DATA RECORDS –
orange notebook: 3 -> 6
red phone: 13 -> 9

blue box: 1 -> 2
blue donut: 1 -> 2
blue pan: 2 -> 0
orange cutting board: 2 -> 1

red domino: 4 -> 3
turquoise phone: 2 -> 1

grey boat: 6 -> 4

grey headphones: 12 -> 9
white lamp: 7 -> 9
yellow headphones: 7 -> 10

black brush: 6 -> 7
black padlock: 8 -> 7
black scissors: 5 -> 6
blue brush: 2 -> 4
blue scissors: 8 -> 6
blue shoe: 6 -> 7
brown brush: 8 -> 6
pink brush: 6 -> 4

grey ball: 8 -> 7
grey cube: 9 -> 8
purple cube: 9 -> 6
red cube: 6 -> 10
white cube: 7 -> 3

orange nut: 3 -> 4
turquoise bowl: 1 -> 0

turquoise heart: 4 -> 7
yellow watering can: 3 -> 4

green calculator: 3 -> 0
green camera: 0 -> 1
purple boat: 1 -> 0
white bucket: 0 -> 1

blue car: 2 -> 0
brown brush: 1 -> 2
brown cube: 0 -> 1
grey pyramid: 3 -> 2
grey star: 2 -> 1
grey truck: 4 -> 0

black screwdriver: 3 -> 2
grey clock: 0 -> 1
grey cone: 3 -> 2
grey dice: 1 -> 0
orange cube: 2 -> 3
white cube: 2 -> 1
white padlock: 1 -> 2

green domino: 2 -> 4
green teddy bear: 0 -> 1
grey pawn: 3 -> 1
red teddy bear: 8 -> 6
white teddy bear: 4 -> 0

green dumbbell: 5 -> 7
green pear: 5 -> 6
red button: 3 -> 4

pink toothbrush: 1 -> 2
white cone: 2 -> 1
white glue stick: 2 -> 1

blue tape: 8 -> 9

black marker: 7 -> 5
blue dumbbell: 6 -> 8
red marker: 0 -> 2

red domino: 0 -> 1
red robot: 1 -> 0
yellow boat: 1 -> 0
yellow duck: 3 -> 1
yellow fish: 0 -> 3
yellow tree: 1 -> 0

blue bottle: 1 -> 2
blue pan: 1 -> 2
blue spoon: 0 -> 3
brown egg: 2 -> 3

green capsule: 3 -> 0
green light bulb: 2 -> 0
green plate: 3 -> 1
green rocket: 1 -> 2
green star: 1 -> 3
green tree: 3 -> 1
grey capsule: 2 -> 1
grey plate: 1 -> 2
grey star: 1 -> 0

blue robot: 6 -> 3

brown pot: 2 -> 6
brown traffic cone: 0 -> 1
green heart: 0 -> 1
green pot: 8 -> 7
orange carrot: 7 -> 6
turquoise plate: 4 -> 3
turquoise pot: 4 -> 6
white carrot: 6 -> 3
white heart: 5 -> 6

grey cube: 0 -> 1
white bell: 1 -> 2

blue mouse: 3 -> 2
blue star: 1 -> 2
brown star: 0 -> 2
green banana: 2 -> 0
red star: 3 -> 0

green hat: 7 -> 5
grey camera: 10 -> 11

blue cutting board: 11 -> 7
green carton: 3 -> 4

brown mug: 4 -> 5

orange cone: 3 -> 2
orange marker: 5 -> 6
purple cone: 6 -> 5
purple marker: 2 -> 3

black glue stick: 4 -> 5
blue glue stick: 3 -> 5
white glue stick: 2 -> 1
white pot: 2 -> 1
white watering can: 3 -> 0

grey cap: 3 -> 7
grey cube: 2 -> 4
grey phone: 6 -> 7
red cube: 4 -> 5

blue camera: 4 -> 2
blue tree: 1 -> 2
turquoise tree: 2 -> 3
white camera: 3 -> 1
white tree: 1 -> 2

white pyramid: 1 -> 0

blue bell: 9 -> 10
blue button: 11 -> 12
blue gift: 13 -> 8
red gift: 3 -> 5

TASK DIRECTIONS – Go through the data, and copy each line in which the word "cube" appears.

SOLUTION BELOW –
grey cube: 9 -> 8
purple cube: 9 -> 6
red cube: 6 -> 10
white cube: 7 -> 3
brown cube: 0 -> 1
orange cube: 2 -> 3
white cube: 2 -> 1
grey cube: 0 -> 1
grey cube: 2 -> 4
red cube: 4 -> 5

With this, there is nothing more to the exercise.